>>>>

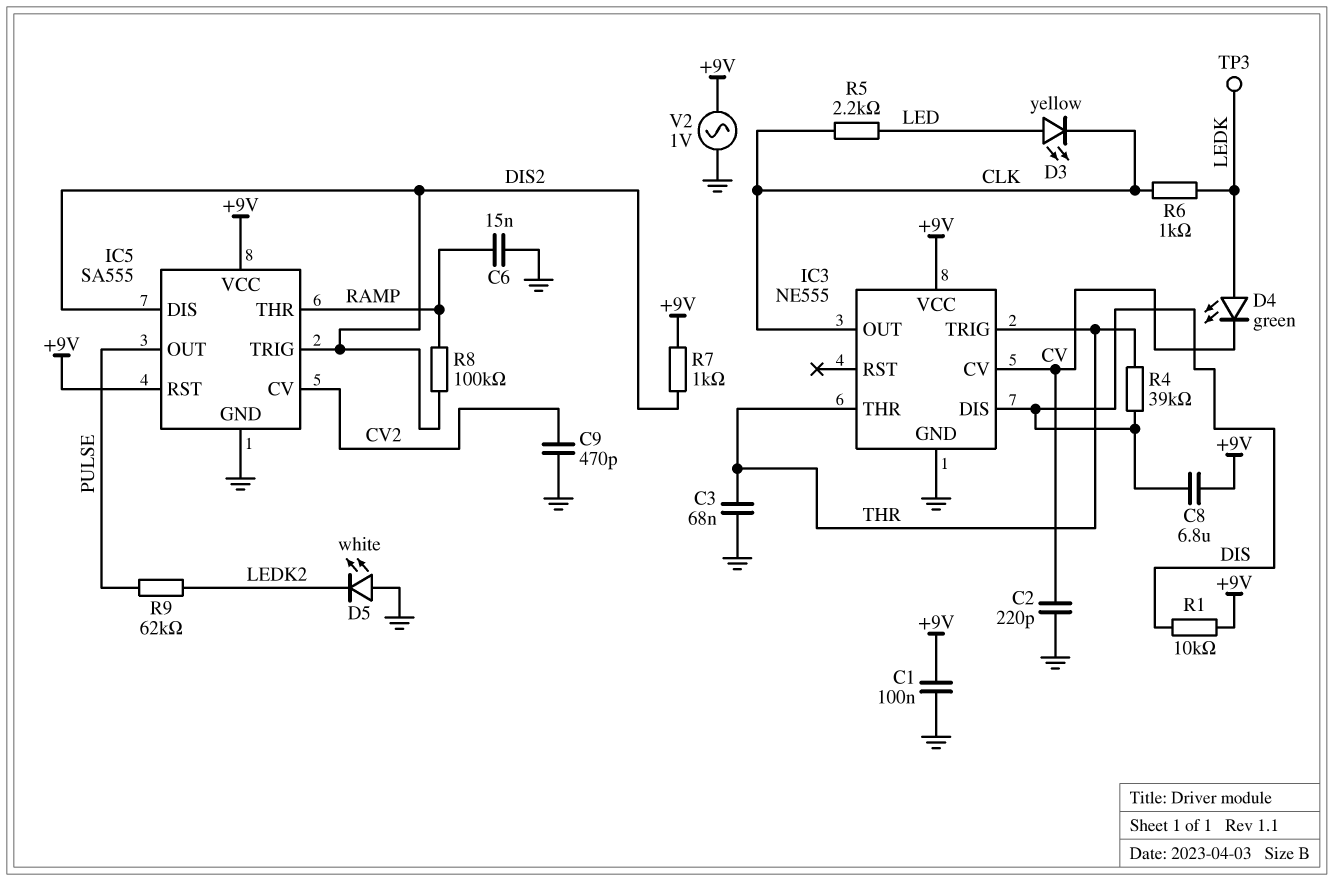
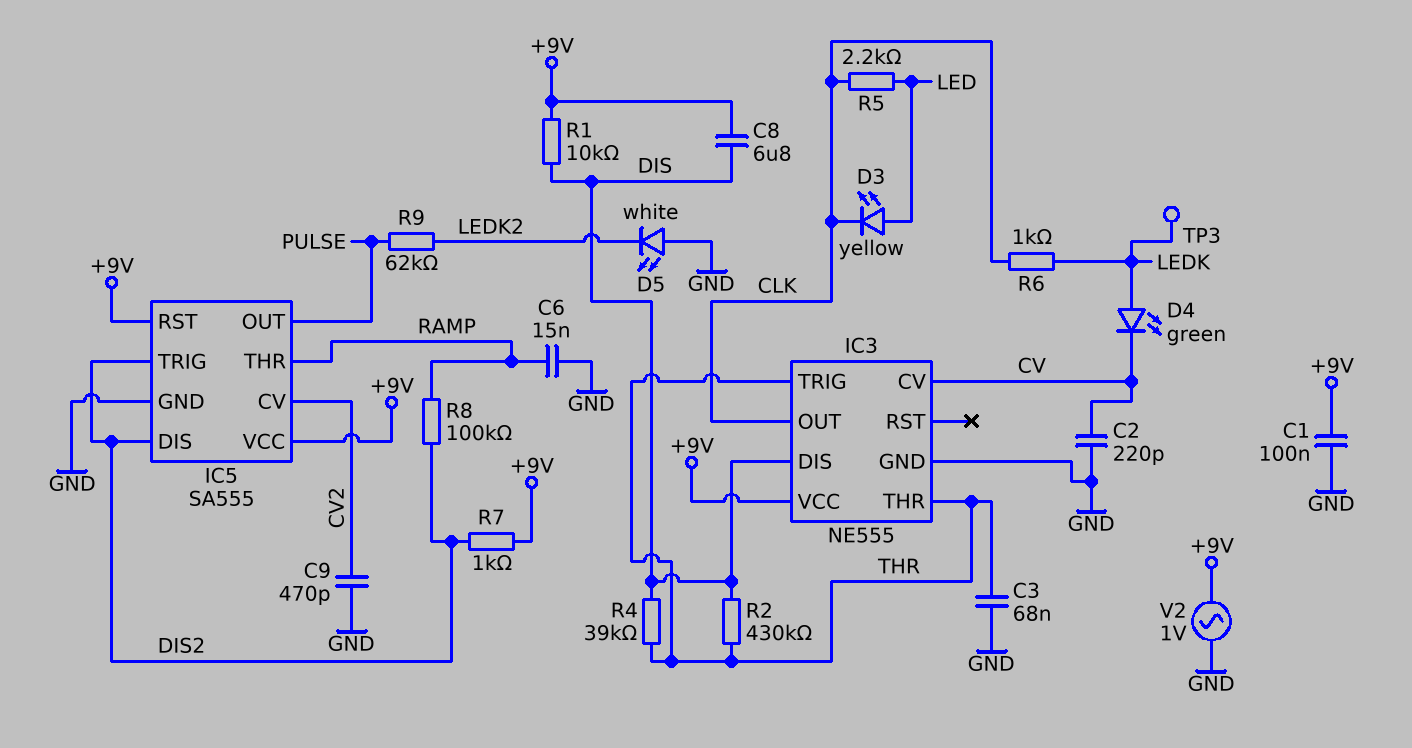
R2: none -> 430k (DIS, THR)

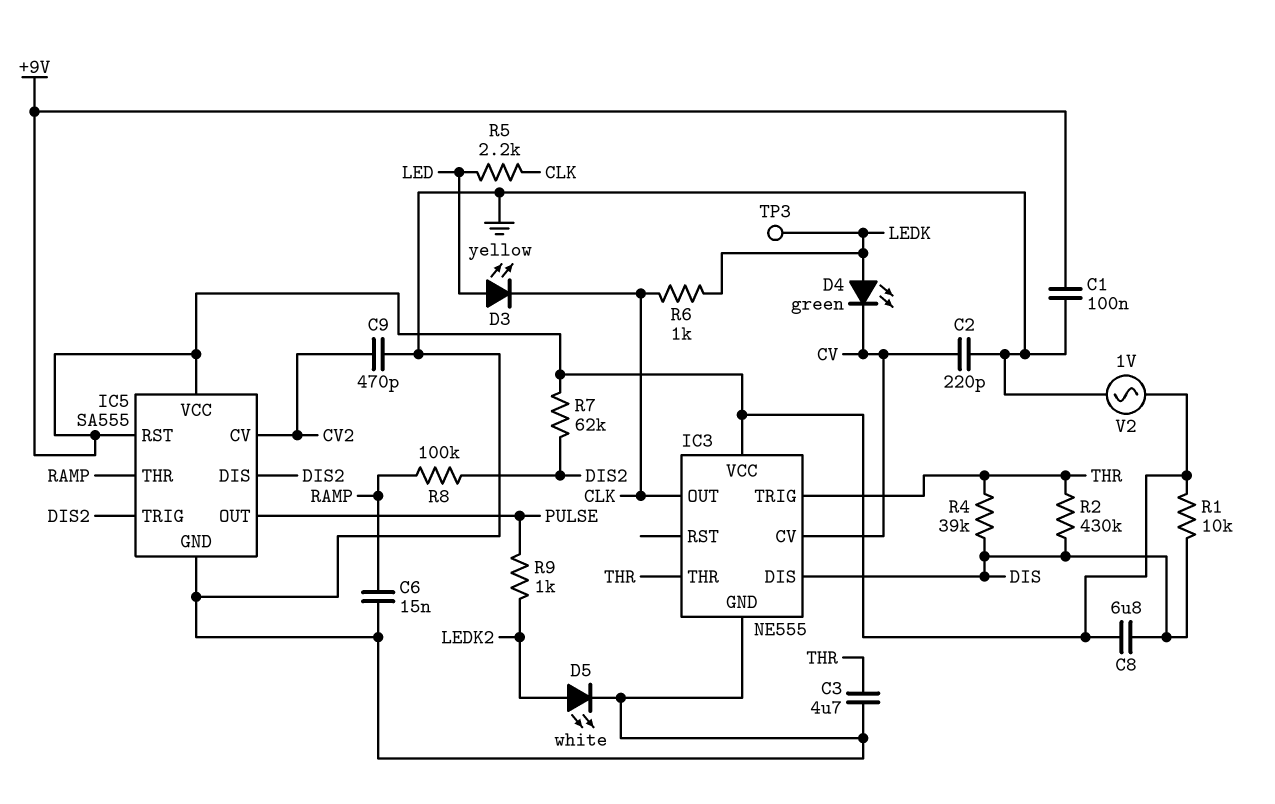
C3: 68nF (GND, THR) -> 4.7uF (GND, THR)
D5: LED white (A GND, K LEDK2) -> LED white (A LEDK2, K GND)
R7: 1k (+9V, DIS2) -> 62k (+9V, DIS2)
R9: 62k (LEDK2, PULSE) -> 1k (LEDK2, PULSE)

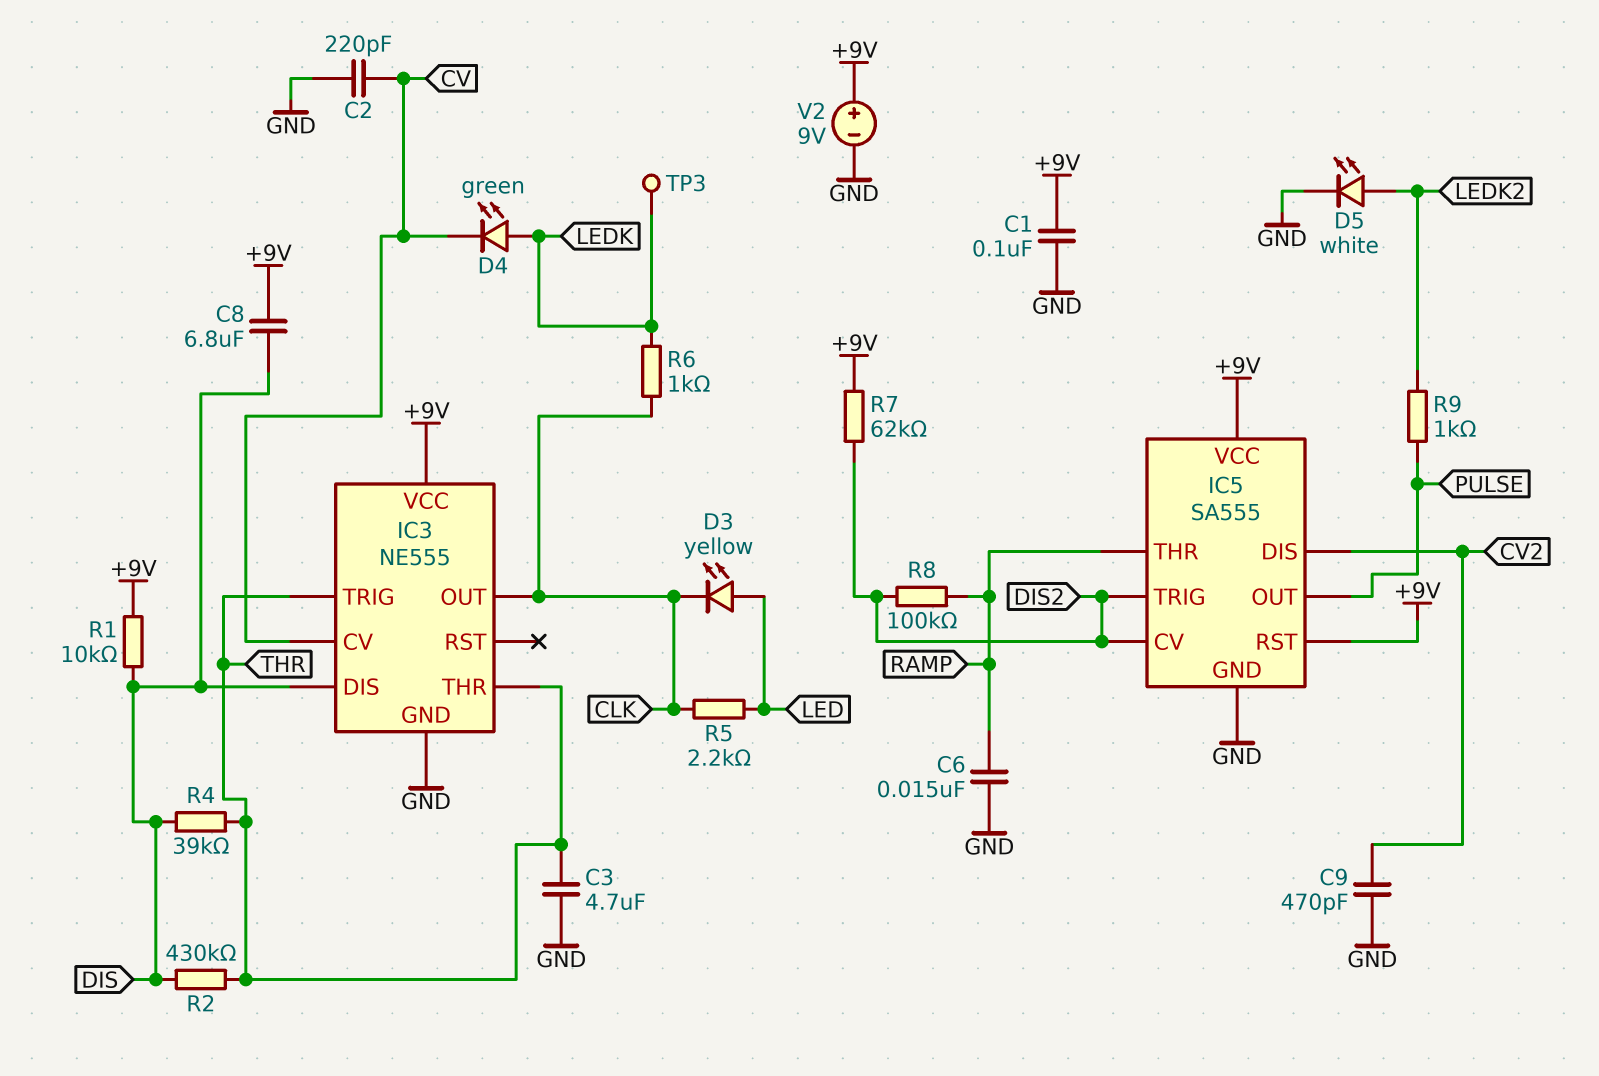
IC5 pin CV: CV2 -> DIS2
IC5 pin DIS: DIS2 -> CV2
V2: AC 1V (+9V, GND) -> 9V (plus +9V, minus GND)

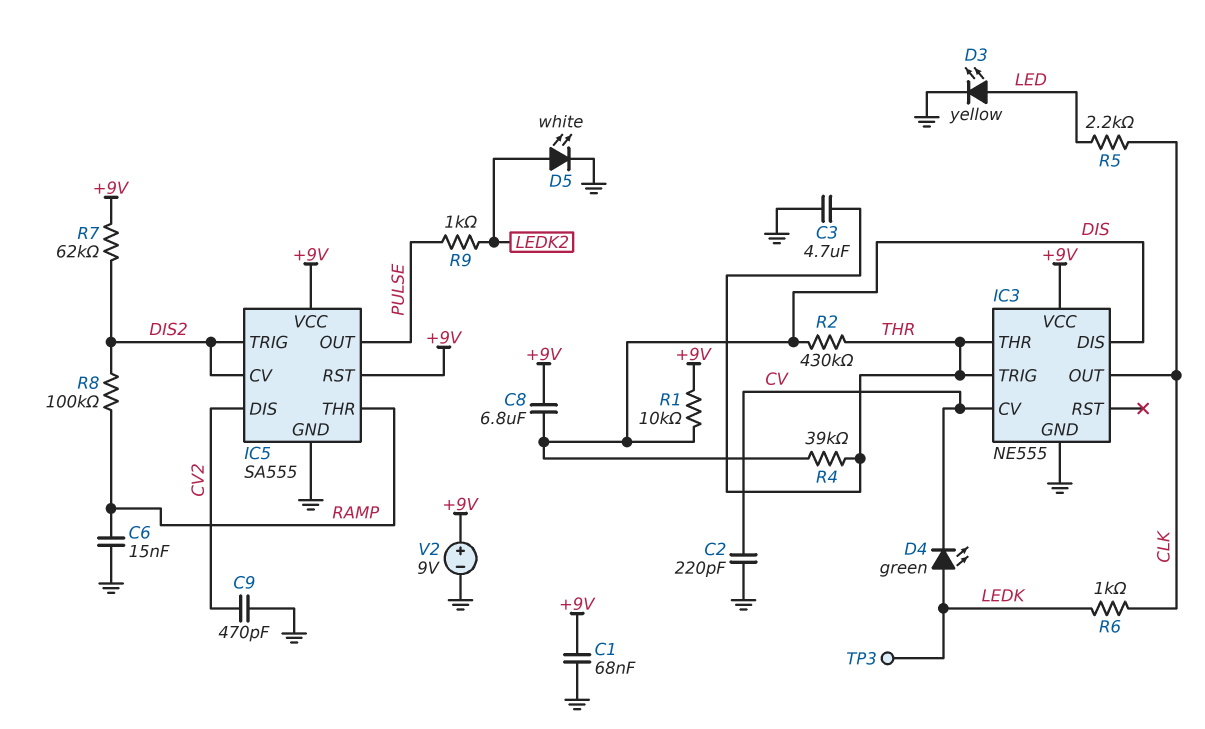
C1: 100nF (+9V, GND) -> 68nF (+9V, GND)
D3: LED yellow (A LED, K CLK) -> LED yellow (A LED, K GND)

<<<<

_WORK INSTRUCTION_
Please retype the material in full, exactly as it reads, apart from the images.

_RESULT_
R2: none -> 430k (DIS, THR)

C3: 68nF (GND, THR) -> 4.7uF (GND, THR)
D5: LED white (A GND, K LEDK2) -> LED white (A LEDK2, K GND)
R7: 1k (+9V, DIS2) -> 62k (+9V, DIS2)
R9: 62k (LEDK2, PULSE) -> 1k (LEDK2, PULSE)

IC5 pin CV: CV2 -> DIS2
IC5 pin DIS: DIS2 -> CV2
V2: AC 1V (+9V, GND) -> 9V (plus +9V, minus GND)

C1: 100nF (+9V, GND) -> 68nF (+9V, GND)
D3: LED yellow (A LED, K CLK) -> LED yellow (A LED, K GND)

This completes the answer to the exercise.